*** Opening STUDY MATERIAL ***

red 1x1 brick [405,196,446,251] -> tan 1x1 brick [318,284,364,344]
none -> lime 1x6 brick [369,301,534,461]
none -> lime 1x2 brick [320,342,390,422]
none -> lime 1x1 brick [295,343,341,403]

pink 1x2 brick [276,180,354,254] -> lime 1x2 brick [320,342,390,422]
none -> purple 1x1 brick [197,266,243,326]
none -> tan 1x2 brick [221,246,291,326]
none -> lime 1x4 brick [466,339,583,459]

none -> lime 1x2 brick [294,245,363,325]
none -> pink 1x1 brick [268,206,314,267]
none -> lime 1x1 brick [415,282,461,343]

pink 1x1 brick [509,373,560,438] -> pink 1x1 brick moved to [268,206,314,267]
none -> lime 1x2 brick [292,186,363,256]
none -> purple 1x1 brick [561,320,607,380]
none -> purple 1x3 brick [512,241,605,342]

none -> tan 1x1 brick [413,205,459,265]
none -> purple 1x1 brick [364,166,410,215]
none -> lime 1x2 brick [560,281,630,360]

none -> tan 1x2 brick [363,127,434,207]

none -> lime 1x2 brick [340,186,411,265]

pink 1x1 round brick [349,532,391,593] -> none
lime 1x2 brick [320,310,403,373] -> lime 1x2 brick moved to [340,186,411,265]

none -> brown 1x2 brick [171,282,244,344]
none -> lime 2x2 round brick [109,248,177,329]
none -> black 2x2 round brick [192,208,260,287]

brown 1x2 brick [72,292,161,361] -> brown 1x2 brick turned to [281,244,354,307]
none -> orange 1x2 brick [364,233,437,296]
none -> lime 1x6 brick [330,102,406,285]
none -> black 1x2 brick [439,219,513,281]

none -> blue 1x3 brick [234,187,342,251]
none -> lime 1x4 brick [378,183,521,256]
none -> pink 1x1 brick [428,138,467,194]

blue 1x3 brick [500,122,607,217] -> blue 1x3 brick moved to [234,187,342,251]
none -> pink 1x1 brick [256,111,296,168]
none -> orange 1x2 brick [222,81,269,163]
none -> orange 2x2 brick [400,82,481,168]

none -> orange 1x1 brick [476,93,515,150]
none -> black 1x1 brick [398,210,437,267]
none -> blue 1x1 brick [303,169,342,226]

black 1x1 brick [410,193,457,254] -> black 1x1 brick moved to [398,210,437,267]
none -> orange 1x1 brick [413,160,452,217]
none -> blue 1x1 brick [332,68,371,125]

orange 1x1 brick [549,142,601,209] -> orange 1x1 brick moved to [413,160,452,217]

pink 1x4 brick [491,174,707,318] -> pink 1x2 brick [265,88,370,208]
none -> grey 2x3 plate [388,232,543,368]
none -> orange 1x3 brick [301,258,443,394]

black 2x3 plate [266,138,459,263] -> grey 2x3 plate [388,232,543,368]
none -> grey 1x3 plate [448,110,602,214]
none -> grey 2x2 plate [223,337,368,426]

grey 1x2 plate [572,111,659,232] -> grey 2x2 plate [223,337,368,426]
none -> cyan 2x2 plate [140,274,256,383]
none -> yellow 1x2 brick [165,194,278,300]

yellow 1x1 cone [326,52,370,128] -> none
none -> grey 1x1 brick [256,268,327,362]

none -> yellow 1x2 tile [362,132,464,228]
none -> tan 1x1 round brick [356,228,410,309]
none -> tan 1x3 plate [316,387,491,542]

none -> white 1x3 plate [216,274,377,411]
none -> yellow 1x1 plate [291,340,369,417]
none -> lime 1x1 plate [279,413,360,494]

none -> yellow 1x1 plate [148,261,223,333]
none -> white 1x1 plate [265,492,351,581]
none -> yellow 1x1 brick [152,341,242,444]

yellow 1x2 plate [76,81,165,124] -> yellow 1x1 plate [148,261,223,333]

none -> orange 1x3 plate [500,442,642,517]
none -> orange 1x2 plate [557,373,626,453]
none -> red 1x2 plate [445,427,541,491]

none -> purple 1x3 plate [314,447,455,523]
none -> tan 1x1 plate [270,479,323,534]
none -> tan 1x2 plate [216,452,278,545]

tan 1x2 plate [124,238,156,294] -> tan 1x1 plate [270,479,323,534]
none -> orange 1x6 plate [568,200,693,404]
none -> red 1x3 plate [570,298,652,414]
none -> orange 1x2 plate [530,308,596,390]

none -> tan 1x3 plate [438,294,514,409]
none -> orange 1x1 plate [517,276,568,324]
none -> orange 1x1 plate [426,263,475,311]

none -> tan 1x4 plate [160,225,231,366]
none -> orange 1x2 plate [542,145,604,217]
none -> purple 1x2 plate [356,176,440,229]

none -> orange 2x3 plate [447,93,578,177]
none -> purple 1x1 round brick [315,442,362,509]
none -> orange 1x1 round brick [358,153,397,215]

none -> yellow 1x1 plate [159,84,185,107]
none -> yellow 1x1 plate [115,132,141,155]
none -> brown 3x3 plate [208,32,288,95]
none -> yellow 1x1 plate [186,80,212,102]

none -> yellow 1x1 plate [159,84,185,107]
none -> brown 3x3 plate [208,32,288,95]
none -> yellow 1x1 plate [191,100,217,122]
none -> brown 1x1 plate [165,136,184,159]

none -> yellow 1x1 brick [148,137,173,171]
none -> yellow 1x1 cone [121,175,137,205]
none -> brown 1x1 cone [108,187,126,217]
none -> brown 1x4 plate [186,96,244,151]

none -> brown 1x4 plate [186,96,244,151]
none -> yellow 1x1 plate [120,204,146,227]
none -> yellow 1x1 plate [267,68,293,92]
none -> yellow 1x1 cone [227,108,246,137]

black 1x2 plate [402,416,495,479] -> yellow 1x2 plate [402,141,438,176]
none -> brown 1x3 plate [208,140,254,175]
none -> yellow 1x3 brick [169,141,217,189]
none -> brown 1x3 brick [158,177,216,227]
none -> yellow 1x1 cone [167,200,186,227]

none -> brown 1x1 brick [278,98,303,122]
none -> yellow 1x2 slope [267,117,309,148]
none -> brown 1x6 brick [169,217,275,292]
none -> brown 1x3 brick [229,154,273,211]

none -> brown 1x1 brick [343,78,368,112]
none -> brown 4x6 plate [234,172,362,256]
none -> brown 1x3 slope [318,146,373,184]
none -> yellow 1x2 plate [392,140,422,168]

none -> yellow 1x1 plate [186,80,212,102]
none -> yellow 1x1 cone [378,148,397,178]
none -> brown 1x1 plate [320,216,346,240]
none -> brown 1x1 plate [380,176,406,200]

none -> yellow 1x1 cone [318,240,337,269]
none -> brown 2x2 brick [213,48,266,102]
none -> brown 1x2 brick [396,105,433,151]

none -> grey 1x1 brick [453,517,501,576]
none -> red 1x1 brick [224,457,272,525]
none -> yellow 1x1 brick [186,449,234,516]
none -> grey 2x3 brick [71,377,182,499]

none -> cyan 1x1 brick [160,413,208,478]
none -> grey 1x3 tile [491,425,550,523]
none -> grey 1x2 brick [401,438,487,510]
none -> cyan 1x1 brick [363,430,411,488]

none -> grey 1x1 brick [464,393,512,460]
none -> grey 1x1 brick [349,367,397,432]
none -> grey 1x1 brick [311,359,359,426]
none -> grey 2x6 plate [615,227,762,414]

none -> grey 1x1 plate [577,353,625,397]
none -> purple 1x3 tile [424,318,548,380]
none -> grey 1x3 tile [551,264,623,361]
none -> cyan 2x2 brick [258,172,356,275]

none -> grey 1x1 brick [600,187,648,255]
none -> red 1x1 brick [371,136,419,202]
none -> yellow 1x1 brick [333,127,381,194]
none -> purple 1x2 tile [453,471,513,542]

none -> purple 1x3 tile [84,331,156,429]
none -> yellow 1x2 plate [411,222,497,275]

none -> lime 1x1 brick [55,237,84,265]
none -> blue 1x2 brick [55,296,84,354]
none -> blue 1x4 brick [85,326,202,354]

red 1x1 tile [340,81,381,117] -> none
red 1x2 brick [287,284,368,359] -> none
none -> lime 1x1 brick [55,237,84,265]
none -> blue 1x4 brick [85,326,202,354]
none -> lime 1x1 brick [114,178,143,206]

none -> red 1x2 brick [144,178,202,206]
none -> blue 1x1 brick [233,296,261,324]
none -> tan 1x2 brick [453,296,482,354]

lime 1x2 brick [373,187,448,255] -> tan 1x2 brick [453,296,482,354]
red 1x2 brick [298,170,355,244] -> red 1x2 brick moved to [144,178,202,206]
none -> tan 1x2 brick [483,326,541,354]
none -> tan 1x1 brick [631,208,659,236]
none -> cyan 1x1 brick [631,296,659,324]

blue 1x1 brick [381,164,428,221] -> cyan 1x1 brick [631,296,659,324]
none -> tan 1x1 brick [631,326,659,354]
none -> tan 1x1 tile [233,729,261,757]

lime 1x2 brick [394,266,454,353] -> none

*** Closing STUDY MATERIAL ***

**YOUR GOAL:** Here the job is to set down exactly the lines of the material above that fall between the one with "none -> yellow 1x3 brick [169,141,217,189]" and the one with "none -> purple 1x3 tile [84,331,156,429]", inclusive, and nothing beyond them.

**PROBLEM SOLUTION:**
none -> yellow 1x3 brick [169,141,217,189]
none -> brown 1x3 brick [158,177,216,227]
none -> yellow 1x1 cone [167,200,186,227]

none -> brown 1x1 brick [278,98,303,122]
none -> yellow 1x2 slope [267,117,309,148]
none -> brown 1x6 brick [169,217,275,292]
none -> brown 1x3 brick [229,154,273,211]

none -> brown 1x1 brick [343,78,368,112]
none -> brown 4x6 plate [234,172,362,256]
none -> brown 1x3 slope [318,146,373,184]
none -> yellow 1x2 plate [392,140,422,168]

none -> yellow 1x1 plate [186,80,212,102]
none -> yellow 1x1 cone [378,148,397,178]
none -> brown 1x1 plate [320,216,346,240]
none -> brown 1x1 plate [380,176,406,200]

none -> yellow 1x1 cone [318,240,337,269]
none -> brown 2x2 brick [213,48,266,102]
none -> brown 1x2 brick [396,105,433,151]

none -> grey 1x1 brick [453,517,501,576]
none -> red 1x1 brick [224,457,272,525]
none -> yellow 1x1 brick [186,449,234,516]
none -> grey 2x3 brick [71,377,182,499]

none -> cyan 1x1 brick [160,413,208,478]
none -> grey 1x3 tile [491,425,550,523]
none -> grey 1x2 brick [401,438,487,510]
none -> cyan 1x1 brick [363,430,411,488]

none -> grey 1x1 brick [464,393,512,460]
none -> grey 1x1 brick [349,367,397,432]
none -> grey 1x1 brick [311,359,359,426]
none -> grey 2x6 plate [615,227,762,414]

none -> grey 1x1 plate [577,353,625,397]
none -> purple 1x3 tile [424,318,548,380]
none -> grey 1x3 tile [551,264,623,361]
none -> cyan 2x2 brick [258,172,356,275]

none -> grey 1x1 brick [600,187,648,255]
none -> red 1x1 brick [371,136,419,202]
none -> yellow 1x1 brick [333,127,381,194]
none -> purple 1x2 tile [453,471,513,542]

none -> purple 1x3 tile [84,331,156,429]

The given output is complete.